(Extracted data entries)
********

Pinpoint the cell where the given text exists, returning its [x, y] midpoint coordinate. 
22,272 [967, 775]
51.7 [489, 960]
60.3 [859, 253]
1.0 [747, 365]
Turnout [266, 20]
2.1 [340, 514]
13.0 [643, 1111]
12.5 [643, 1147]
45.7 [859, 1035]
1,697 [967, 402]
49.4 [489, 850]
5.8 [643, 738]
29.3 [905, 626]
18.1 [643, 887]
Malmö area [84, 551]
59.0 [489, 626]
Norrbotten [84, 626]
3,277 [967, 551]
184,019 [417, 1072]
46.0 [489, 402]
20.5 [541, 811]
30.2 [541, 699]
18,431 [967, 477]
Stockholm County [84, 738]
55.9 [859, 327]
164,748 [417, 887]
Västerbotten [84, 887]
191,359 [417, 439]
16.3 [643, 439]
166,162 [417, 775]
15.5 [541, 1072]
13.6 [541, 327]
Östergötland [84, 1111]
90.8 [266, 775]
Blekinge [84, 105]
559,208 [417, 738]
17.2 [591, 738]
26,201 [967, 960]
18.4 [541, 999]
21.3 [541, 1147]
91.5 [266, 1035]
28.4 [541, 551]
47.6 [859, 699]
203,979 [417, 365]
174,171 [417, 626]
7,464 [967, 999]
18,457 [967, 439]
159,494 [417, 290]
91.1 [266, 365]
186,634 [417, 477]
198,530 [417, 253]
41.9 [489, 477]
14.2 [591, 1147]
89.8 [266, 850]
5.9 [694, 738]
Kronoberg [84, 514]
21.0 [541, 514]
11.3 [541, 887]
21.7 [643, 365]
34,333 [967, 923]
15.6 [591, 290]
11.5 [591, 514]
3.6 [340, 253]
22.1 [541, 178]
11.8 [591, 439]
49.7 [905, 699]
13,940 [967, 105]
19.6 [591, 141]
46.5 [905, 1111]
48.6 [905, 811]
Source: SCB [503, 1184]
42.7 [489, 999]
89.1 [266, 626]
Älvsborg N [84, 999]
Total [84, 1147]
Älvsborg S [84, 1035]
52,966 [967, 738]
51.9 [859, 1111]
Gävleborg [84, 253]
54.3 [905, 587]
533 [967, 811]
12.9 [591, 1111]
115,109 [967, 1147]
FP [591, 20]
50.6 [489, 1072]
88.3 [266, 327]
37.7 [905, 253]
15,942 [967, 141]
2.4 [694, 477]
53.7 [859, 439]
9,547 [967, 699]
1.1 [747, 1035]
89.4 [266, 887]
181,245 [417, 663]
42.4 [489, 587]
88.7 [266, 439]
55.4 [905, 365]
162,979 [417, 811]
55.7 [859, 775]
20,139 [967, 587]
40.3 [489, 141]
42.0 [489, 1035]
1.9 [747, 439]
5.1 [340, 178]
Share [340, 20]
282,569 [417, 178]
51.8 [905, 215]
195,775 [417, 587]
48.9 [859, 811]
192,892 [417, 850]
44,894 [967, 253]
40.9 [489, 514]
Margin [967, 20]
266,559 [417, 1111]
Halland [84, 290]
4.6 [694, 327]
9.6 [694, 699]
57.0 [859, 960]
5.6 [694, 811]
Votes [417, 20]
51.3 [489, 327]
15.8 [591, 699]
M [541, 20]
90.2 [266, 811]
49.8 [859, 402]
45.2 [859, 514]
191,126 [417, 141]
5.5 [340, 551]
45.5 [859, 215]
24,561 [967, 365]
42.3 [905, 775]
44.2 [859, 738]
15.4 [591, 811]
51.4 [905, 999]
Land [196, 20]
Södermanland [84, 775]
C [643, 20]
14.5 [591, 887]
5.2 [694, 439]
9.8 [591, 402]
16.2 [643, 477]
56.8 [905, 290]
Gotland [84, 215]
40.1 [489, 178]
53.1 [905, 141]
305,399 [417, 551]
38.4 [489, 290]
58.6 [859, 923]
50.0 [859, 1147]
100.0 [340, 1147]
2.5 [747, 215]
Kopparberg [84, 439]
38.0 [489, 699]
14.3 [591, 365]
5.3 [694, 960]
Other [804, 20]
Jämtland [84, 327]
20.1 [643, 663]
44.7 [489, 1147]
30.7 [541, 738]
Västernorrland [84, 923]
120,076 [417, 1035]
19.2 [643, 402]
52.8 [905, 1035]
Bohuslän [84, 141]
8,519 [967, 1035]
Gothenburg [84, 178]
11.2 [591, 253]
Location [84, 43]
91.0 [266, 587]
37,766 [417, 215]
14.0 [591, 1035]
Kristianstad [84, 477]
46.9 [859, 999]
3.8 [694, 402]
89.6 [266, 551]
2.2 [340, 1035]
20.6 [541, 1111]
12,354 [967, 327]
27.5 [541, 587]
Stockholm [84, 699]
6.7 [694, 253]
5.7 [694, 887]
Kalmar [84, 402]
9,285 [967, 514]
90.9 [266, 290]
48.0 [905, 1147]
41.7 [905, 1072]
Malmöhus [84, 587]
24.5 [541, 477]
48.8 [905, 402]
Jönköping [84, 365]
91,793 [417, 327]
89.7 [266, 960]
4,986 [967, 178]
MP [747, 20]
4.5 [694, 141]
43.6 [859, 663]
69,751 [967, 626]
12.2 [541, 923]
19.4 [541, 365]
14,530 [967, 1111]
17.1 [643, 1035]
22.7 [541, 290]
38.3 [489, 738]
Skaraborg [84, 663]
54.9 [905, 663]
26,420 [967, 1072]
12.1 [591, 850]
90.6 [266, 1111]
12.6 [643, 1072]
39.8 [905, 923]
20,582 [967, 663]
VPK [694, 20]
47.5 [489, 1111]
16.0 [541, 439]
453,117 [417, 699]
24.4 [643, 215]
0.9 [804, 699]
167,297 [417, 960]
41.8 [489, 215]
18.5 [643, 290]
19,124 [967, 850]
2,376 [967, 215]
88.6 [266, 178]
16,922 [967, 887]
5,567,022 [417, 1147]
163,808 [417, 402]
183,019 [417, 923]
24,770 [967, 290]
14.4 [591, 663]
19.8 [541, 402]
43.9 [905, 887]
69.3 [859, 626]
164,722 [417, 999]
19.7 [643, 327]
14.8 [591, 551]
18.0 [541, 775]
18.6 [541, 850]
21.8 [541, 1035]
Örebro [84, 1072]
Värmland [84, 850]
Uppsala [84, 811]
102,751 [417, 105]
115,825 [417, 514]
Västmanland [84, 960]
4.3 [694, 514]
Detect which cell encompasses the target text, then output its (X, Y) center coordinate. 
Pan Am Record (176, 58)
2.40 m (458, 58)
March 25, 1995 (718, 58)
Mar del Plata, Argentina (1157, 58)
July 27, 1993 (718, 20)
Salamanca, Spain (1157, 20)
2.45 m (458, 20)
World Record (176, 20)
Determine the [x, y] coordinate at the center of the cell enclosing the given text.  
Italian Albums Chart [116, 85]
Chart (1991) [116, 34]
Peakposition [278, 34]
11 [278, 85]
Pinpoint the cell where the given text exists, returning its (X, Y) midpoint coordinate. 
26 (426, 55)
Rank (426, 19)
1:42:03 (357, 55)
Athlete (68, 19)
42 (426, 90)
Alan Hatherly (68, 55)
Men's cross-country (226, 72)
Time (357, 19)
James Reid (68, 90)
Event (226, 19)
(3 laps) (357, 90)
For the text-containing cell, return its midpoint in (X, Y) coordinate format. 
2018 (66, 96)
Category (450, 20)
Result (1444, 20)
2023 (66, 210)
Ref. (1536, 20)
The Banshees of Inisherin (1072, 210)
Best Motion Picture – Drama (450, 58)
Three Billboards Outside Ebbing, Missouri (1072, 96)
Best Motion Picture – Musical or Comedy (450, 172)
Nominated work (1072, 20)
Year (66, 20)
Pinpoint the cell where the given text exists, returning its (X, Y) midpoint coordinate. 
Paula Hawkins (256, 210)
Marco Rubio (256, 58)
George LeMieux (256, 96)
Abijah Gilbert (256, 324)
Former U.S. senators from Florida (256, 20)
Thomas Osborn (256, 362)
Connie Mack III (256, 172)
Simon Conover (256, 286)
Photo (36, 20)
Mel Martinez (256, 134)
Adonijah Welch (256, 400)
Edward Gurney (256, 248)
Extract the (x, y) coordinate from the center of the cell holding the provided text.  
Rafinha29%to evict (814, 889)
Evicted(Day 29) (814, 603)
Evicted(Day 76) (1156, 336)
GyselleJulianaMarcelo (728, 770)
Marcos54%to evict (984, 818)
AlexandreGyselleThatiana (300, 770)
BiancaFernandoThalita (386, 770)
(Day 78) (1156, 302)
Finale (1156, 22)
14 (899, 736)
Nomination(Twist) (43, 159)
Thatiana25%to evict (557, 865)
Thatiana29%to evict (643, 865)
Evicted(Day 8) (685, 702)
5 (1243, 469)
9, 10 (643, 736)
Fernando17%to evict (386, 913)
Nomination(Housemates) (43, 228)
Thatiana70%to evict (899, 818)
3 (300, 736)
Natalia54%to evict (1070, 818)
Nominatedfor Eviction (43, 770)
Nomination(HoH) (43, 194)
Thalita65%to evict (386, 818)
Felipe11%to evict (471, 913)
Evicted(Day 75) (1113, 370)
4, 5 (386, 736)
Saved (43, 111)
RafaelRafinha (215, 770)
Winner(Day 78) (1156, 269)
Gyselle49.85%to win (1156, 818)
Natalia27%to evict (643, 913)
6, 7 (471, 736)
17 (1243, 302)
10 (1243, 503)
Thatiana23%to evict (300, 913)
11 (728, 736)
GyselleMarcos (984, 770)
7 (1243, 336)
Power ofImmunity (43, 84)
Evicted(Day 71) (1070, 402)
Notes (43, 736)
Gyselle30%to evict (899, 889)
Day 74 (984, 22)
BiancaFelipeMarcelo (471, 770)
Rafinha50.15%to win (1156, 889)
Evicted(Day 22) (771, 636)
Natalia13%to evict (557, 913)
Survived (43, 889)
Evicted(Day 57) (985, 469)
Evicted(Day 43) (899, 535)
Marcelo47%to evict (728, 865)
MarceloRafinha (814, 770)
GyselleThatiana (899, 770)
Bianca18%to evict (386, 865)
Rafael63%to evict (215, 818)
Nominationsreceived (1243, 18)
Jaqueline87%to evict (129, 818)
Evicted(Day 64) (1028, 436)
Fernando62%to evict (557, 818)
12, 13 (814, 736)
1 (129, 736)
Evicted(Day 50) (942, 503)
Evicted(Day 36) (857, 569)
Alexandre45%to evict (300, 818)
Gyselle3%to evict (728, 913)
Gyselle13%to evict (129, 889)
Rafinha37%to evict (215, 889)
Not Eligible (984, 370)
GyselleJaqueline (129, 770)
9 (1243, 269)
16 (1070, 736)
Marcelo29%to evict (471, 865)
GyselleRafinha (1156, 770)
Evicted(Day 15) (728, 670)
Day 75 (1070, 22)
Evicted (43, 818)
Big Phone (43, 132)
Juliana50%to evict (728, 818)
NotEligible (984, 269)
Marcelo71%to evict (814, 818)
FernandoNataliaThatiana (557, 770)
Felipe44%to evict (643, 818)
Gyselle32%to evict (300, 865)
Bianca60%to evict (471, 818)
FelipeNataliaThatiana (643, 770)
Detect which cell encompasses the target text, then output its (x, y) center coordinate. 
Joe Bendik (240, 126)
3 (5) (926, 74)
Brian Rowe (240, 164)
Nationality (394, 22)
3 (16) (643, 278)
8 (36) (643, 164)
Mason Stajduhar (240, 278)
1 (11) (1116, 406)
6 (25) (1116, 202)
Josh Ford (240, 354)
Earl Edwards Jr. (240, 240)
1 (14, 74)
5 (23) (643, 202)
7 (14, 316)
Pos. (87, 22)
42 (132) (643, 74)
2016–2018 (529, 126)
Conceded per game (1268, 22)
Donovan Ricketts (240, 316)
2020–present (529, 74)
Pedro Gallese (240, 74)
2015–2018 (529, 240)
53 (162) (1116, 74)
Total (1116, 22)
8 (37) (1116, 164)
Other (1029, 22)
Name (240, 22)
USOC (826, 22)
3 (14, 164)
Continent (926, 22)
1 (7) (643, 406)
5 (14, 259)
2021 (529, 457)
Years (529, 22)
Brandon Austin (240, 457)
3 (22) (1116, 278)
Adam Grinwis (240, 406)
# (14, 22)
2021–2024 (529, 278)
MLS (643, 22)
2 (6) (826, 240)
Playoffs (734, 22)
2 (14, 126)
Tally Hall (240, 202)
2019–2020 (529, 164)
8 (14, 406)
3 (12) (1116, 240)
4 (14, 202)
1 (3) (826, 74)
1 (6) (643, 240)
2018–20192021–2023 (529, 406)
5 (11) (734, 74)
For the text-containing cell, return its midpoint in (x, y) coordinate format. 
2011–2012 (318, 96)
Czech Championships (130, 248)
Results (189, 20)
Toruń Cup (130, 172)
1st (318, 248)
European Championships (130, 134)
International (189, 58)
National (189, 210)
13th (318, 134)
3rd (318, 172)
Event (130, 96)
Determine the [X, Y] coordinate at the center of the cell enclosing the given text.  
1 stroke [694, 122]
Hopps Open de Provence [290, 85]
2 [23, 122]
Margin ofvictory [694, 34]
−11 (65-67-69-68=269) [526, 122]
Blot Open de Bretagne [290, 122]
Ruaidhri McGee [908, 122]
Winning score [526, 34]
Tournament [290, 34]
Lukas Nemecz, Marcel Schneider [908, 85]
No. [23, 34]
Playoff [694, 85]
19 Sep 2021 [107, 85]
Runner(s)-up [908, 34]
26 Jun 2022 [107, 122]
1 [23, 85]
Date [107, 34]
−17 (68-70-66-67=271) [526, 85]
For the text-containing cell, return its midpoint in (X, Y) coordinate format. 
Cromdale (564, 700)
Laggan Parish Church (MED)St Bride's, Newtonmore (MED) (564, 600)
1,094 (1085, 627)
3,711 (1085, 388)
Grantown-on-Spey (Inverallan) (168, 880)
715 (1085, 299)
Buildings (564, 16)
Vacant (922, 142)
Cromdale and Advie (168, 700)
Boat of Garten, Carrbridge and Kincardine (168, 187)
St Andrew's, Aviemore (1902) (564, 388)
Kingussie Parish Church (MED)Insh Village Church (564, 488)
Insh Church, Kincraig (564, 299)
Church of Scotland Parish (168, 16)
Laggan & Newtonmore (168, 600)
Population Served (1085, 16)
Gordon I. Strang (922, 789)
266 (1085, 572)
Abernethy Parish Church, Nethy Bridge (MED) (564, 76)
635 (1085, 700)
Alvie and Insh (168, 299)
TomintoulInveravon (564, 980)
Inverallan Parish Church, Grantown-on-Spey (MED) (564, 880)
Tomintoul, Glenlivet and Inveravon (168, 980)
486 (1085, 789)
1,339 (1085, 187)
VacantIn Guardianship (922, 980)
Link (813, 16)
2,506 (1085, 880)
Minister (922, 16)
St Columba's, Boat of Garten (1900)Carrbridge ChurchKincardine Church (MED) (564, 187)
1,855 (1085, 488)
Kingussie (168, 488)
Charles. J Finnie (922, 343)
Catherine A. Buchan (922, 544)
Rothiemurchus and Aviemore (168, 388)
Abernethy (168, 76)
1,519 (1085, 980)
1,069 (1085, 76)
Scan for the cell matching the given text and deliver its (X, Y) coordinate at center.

********

> Problem details:
Repeat, word for word, the lines above from the very first one through the line containing "46.5 [905, 1111]", including both.

> Full solution:
Pinpoint the cell where the given text exists, returning its [x, y] midpoint coordinate. 
22,272 [967, 775]
51.7 [489, 960]
60.3 [859, 253]
1.0 [747, 365]
Turnout [266, 20]
2.1 [340, 514]
13.0 [643, 1111]
12.5 [643, 1147]
45.7 [859, 1035]
1,697 [967, 402]
49.4 [489, 850]
5.8 [643, 738]
29.3 [905, 626]
18.1 [643, 887]
Malmö area [84, 551]
59.0 [489, 626]
Norrbotten [84, 626]
3,277 [967, 551]
184,019 [417, 1072]
46.0 [489, 402]
20.5 [541, 811]
30.2 [541, 699]
18,431 [967, 477]
Stockholm County [84, 738]
55.9 [859, 327]
164,748 [417, 887]
Västerbotten [84, 887]
191,359 [417, 439]
16.3 [643, 439]
166,162 [417, 775]
15.5 [541, 1072]
13.6 [541, 327]
Östergötland [84, 1111]
90.8 [266, 775]
Blekinge [84, 105]
559,208 [417, 738]
17.2 [591, 738]
26,201 [967, 960]
18.4 [541, 999]
21.3 [541, 1147]
91.5 [266, 1035]
28.4 [541, 551]
47.6 [859, 699]
203,979 [417, 365]
174,171 [417, 626]
7,464 [967, 999]
18,457 [967, 439]
159,494 [417, 290]
91.1 [266, 365]
186,634 [417, 477]
198,530 [417, 253]
41.9 [489, 477]
14.2 [591, 1147]
89.8 [266, 850]
5.9 [694, 738]
Kronoberg [84, 514]
21.0 [541, 514]
11.3 [541, 887]
21.7 [643, 365]
34,333 [967, 923]
15.6 [591, 290]
11.5 [591, 514]
3.6 [340, 253]
22.1 [541, 178]
11.8 [591, 439]
49.7 [905, 699]
13,940 [967, 105]
19.6 [591, 141]
46.5 [905, 1111]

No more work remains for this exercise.